| Data |
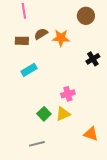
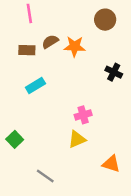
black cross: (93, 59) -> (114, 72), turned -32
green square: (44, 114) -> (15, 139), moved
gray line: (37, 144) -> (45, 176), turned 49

* * *

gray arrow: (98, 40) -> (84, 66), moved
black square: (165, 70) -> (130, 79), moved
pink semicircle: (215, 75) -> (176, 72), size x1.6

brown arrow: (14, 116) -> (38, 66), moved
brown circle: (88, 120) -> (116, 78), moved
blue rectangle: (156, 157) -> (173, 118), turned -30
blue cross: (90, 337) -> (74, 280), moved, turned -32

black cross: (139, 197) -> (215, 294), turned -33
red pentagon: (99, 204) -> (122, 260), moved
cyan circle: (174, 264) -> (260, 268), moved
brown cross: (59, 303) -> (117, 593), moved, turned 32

| Required action |
Copy from the entries only those lines that hold the word "square".

| Response area |
green square: (44, 114) -> (15, 139), moved
black square: (165, 70) -> (130, 79), moved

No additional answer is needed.